Records to use:
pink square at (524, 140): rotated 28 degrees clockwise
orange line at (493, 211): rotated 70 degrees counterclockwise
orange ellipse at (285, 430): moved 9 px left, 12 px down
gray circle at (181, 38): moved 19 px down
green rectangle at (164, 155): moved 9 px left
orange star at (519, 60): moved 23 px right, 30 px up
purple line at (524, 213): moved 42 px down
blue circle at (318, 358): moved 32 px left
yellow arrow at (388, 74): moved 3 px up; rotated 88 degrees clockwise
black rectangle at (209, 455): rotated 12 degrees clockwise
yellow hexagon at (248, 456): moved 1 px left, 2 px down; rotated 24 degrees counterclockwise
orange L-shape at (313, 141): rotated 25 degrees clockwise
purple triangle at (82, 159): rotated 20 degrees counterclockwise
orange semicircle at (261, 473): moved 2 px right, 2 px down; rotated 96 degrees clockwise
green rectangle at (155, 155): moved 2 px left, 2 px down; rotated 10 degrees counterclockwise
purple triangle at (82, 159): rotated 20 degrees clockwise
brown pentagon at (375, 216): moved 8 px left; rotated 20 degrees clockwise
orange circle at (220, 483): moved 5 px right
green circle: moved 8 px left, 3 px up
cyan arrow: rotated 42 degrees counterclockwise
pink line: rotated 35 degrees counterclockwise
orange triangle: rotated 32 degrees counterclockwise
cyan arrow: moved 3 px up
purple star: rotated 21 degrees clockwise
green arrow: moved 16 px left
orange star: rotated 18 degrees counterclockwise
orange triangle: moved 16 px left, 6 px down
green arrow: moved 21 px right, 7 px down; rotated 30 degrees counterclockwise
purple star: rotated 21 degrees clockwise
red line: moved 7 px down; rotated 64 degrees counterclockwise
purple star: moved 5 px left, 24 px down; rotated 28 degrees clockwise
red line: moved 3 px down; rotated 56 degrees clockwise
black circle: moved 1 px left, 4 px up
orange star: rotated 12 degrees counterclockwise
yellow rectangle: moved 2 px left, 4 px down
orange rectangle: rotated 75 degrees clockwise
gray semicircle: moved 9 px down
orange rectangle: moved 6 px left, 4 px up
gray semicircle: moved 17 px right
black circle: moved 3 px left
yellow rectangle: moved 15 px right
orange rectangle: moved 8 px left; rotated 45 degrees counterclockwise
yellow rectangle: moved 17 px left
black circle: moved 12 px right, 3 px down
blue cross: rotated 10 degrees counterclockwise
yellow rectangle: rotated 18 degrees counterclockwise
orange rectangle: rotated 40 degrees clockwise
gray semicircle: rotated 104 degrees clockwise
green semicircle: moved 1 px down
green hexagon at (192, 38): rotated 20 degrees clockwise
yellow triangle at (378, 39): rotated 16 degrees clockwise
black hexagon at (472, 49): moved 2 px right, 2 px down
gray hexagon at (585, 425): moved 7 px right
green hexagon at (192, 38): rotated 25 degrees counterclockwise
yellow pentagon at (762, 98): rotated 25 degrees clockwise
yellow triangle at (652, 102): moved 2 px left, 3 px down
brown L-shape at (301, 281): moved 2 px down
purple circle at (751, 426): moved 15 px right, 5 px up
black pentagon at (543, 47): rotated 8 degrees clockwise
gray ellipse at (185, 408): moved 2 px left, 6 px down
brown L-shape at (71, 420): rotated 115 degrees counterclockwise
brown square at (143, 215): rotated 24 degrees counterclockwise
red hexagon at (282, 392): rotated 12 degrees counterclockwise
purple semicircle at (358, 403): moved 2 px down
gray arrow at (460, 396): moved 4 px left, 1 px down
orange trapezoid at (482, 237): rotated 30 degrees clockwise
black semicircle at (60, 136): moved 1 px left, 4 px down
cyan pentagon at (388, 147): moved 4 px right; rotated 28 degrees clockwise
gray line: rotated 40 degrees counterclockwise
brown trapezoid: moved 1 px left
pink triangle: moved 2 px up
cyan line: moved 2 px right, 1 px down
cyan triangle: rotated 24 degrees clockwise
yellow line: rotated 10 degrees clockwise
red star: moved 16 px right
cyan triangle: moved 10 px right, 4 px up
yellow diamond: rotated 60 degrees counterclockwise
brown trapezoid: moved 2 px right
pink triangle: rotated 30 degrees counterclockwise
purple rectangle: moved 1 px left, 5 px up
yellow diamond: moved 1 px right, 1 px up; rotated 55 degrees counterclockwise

Your goal: Collect every row above that contains the word "pentagon" and copy each one out in full. Match case exactly.

Solution to the problem:
brown pentagon at (375, 216): moved 8 px left; rotated 20 degrees clockwise
yellow pentagon at (762, 98): rotated 25 degrees clockwise
black pentagon at (543, 47): rotated 8 degrees clockwise
cyan pentagon at (388, 147): moved 4 px right; rotated 28 degrees clockwise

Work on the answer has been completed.